§ YOUR OBJECTIVE: Where the line containing "(614, 391) = (606, 259): orange" appears below, start there and repeat each line exactly to the end. Leave the pictures out.

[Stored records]
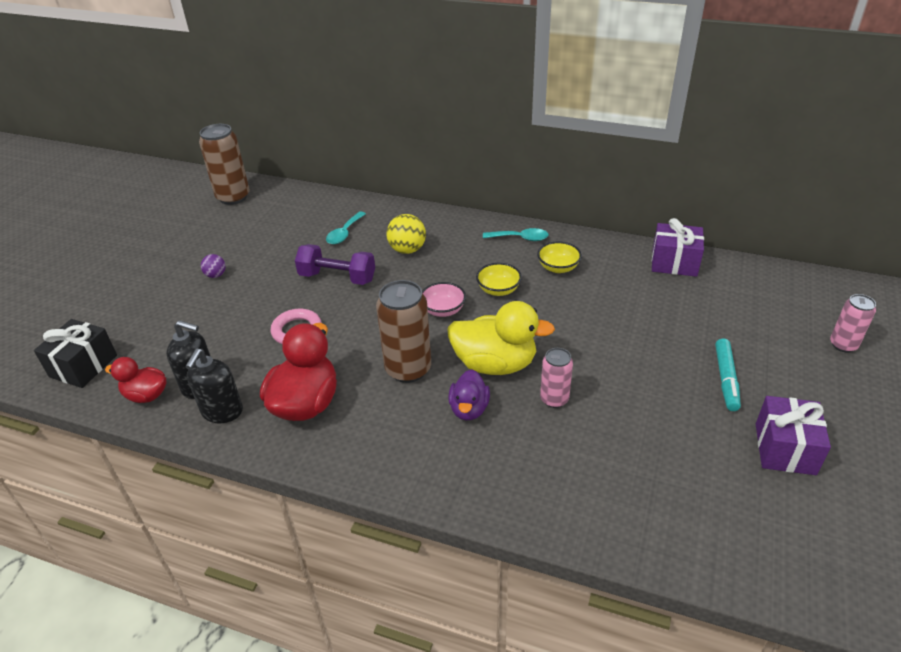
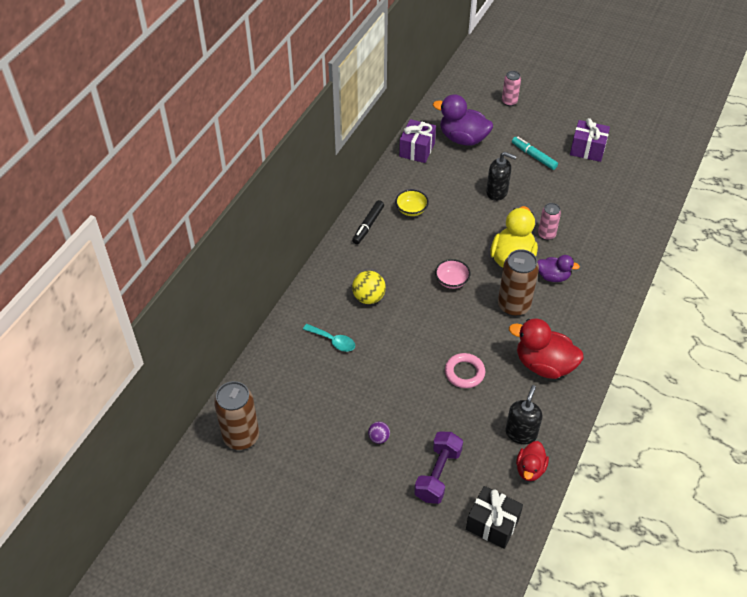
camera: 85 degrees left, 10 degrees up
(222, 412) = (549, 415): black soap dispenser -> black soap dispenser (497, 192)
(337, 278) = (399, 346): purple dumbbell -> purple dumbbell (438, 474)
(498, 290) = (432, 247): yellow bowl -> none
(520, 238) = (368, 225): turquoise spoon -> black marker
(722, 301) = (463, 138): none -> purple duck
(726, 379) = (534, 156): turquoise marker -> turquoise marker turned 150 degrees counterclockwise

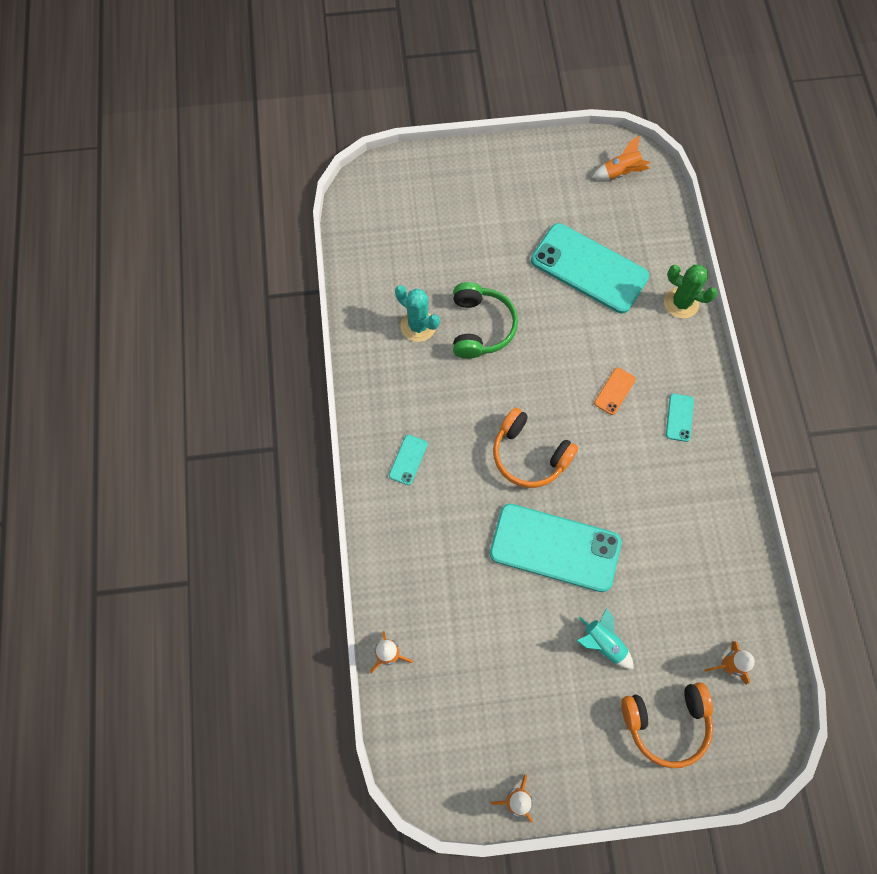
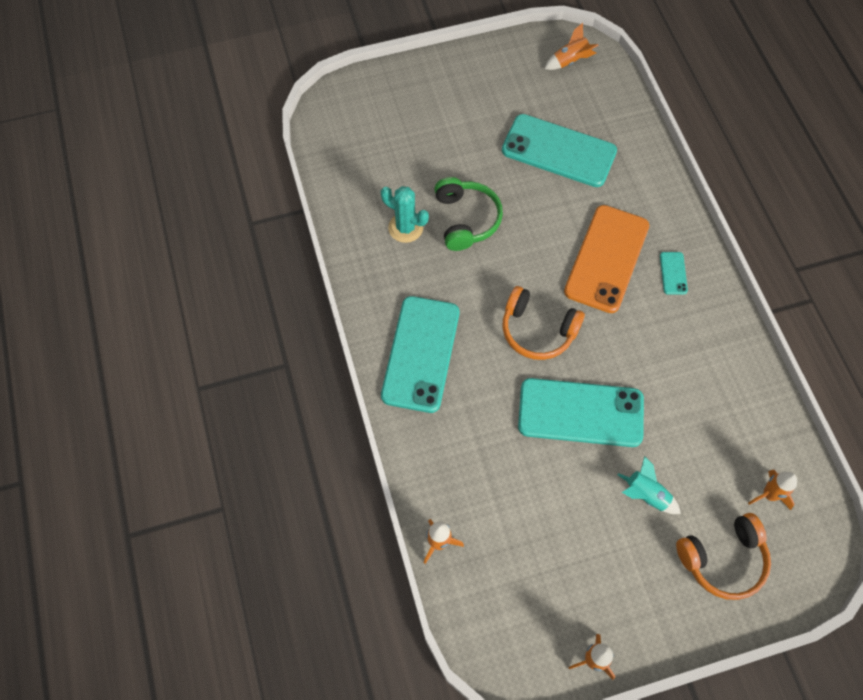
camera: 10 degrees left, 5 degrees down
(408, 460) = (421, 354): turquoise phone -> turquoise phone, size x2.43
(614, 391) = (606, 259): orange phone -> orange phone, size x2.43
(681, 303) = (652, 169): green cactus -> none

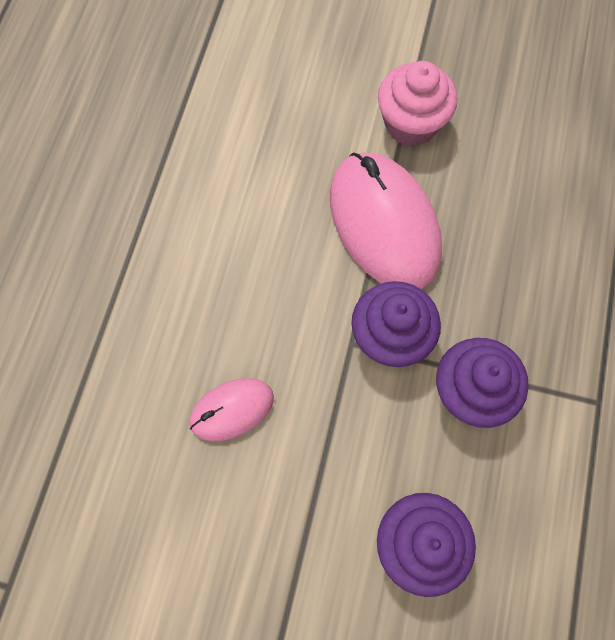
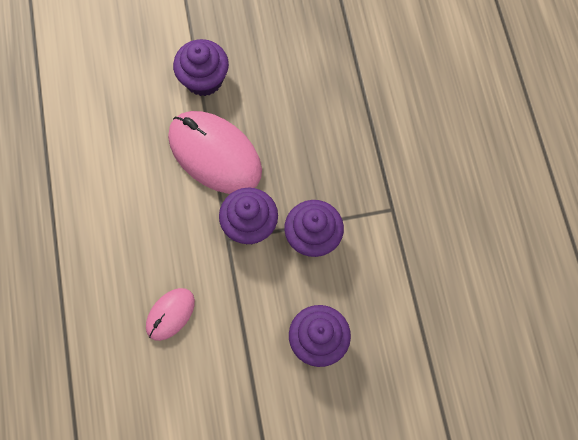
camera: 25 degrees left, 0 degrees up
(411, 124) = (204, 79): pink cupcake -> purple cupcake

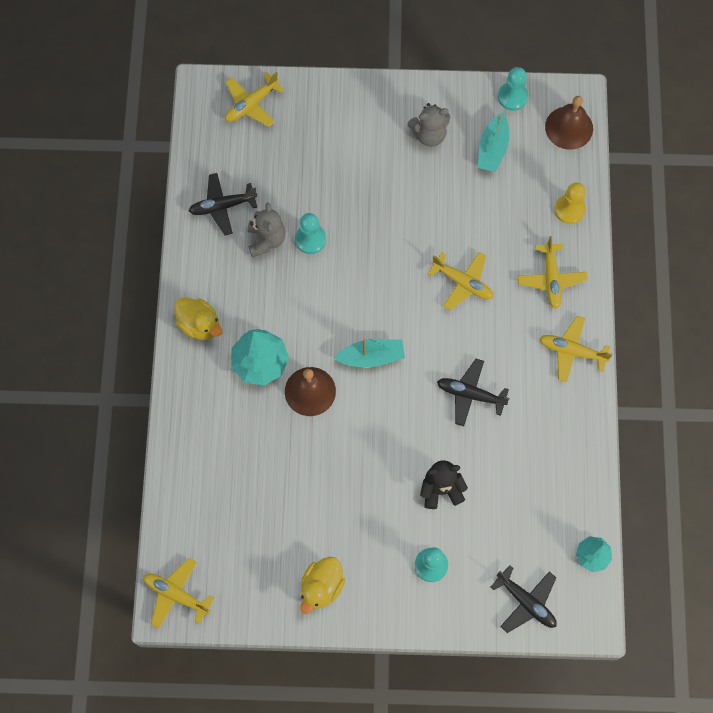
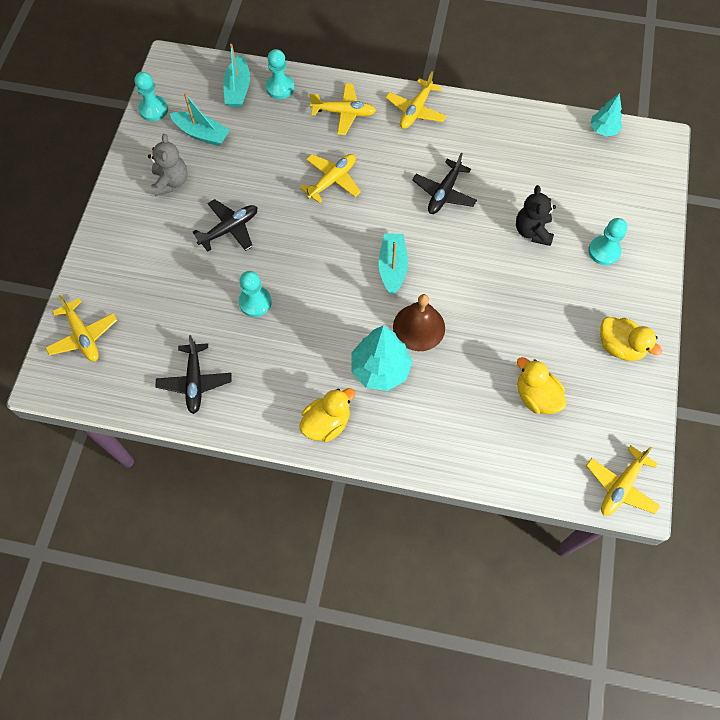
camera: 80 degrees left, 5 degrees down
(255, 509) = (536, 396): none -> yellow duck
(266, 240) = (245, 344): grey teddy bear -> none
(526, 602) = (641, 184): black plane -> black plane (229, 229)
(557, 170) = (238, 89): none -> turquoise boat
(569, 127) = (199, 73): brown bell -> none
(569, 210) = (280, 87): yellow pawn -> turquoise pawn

§ RESPONSE:
(614, 391) = (606, 259): orange phone -> orange phone, size x2.43
(681, 303) = (652, 169): green cactus -> none

camera: 25 degrees left, 0 degrees up
(411, 124) = (204, 79): pink cupcake -> purple cupcake

camera: 80 degrees left, 5 degrees down
(255, 509) = (536, 396): none -> yellow duck
(266, 240) = (245, 344): grey teddy bear -> none
(526, 602) = (641, 184): black plane -> black plane (229, 229)
(557, 170) = (238, 89): none -> turquoise boat
(569, 127) = (199, 73): brown bell -> none
(569, 210) = (280, 87): yellow pawn -> turquoise pawn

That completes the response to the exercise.